##### RECORDS #####
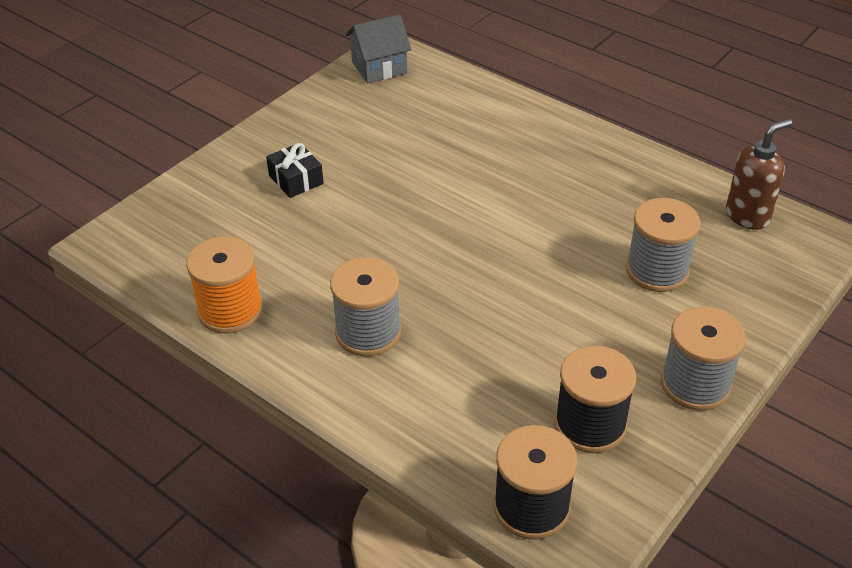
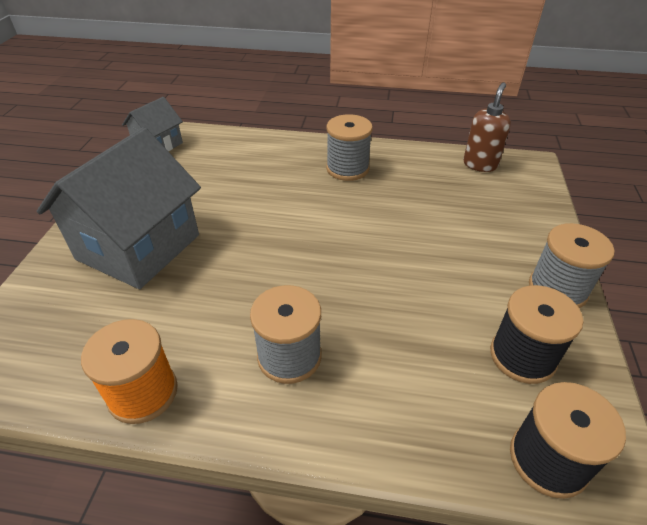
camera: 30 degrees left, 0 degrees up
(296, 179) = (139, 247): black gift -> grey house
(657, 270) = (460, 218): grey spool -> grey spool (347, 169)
#####
##### RECORDS #####
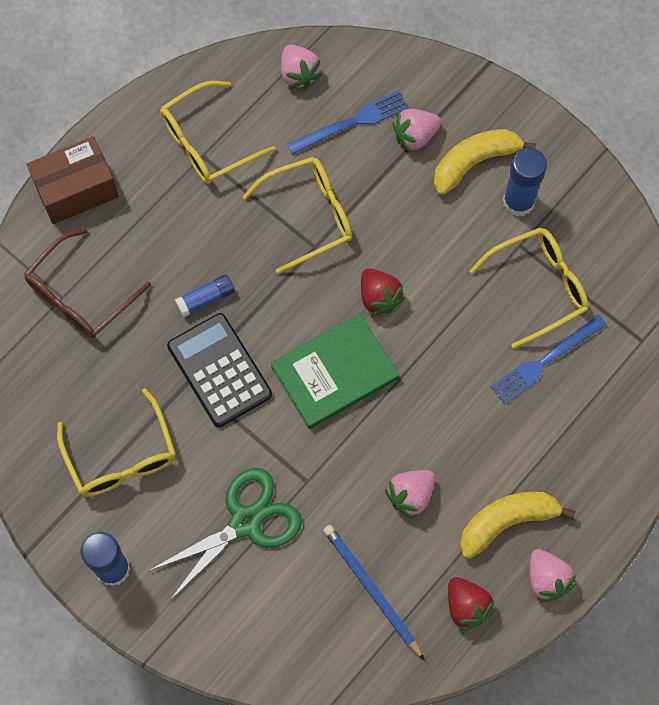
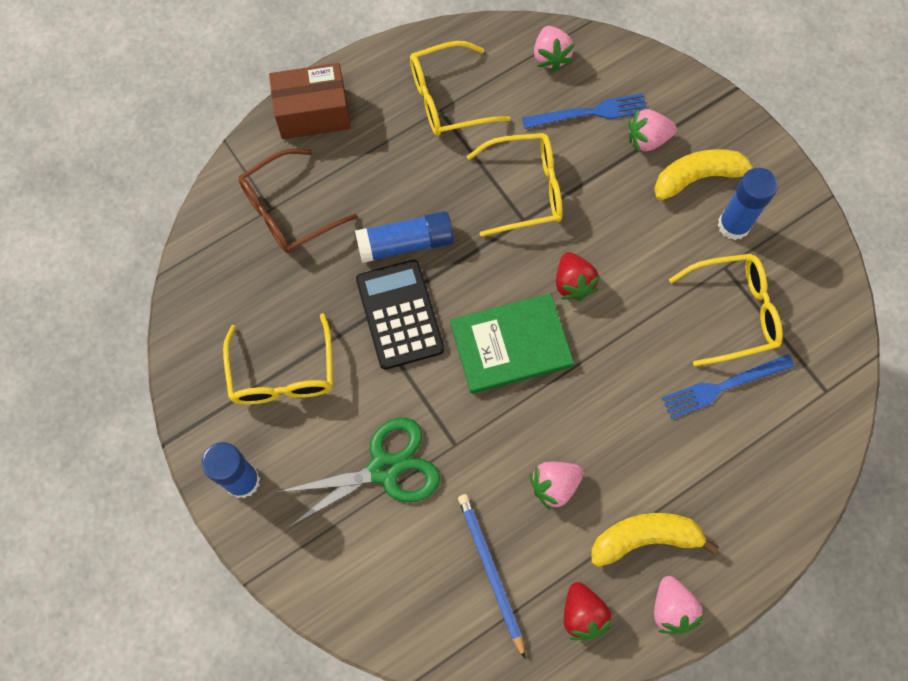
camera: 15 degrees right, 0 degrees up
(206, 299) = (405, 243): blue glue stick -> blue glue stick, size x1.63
#####
▶ WHAT TO DO: Repeat the entries above verbatim, but only from the line that has "camera: 30 degrees left, 0 degrees up" down to the line that has "(657, 270) = (460, 218): grey", inclusive.

▶ ANSWER FOR THIS EXERCISE:
camera: 30 degrees left, 0 degrees up
(296, 179) = (139, 247): black gift -> grey house
(657, 270) = (460, 218): grey spool -> grey spool (347, 169)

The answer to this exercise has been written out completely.